WHAT THE EXERCISE ASKS: Set down the records that follow exactly, every line of them.

SOURCE MATERIAL:
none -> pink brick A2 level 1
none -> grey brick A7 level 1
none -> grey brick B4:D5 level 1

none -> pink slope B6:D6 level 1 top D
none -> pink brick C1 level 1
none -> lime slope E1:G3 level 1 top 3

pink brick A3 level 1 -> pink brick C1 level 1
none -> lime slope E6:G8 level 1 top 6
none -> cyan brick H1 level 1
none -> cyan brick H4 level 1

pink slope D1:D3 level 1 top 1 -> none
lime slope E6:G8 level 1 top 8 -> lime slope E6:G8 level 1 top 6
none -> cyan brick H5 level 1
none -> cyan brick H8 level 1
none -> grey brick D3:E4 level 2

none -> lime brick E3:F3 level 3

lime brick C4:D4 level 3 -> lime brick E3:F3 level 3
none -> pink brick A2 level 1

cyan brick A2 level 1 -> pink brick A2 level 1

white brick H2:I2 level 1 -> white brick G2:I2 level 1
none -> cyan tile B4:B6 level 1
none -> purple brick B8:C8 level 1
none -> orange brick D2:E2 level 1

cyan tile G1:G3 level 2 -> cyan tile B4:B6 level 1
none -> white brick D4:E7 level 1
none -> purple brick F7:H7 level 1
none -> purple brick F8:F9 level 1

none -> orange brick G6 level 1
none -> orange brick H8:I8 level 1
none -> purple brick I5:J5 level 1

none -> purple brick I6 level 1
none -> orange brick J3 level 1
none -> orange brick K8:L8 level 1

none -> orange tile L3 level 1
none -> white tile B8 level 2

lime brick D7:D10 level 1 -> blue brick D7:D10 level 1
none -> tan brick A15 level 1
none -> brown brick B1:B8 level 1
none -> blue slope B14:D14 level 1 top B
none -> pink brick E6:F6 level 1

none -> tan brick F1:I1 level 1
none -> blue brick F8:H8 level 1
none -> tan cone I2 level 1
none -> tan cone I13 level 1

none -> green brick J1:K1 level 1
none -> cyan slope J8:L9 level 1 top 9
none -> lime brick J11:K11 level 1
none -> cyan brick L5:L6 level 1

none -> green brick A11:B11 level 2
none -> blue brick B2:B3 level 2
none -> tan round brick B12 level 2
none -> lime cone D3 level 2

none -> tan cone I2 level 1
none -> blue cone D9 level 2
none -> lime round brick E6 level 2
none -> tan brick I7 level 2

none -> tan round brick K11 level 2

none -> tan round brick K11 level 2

SOLVED PROBLEM:
none -> pink brick A2 level 1
none -> grey brick A7 level 1
none -> grey brick B4:D5 level 1

none -> pink slope B6:D6 level 1 top D
none -> pink brick C1 level 1
none -> lime slope E1:G3 level 1 top 3

pink brick A3 level 1 -> pink brick C1 level 1
none -> lime slope E6:G8 level 1 top 6
none -> cyan brick H1 level 1
none -> cyan brick H4 level 1

pink slope D1:D3 level 1 top 1 -> none
lime slope E6:G8 level 1 top 8 -> lime slope E6:G8 level 1 top 6
none -> cyan brick H5 level 1
none -> cyan brick H8 level 1
none -> grey brick D3:E4 level 2

none -> lime brick E3:F3 level 3

lime brick C4:D4 level 3 -> lime brick E3:F3 level 3
none -> pink brick A2 level 1

cyan brick A2 level 1 -> pink brick A2 level 1

white brick H2:I2 level 1 -> white brick G2:I2 level 1
none -> cyan tile B4:B6 level 1
none -> purple brick B8:C8 level 1
none -> orange brick D2:E2 level 1

cyan tile G1:G3 level 2 -> cyan tile B4:B6 level 1
none -> white brick D4:E7 level 1
none -> purple brick F7:H7 level 1
none -> purple brick F8:F9 level 1

none -> orange brick G6 level 1
none -> orange brick H8:I8 level 1
none -> purple brick I5:J5 level 1

none -> purple brick I6 level 1
none -> orange brick J3 level 1
none -> orange brick K8:L8 level 1

none -> orange tile L3 level 1
none -> white tile B8 level 2

lime brick D7:D10 level 1 -> blue brick D7:D10 level 1
none -> tan brick A15 level 1
none -> brown brick B1:B8 level 1
none -> blue slope B14:D14 level 1 top B
none -> pink brick E6:F6 level 1

none -> tan brick F1:I1 level 1
none -> blue brick F8:H8 level 1
none -> tan cone I2 level 1
none -> tan cone I13 level 1

none -> green brick J1:K1 level 1
none -> cyan slope J8:L9 level 1 top 9
none -> lime brick J11:K11 level 1
none -> cyan brick L5:L6 level 1

none -> green brick A11:B11 level 2
none -> blue brick B2:B3 level 2
none -> tan round brick B12 level 2
none -> lime cone D3 level 2

none -> tan cone I2 level 1
none -> blue cone D9 level 2
none -> lime round brick E6 level 2
none -> tan brick I7 level 2

none -> tan round brick K11 level 2

none -> tan round brick K11 level 2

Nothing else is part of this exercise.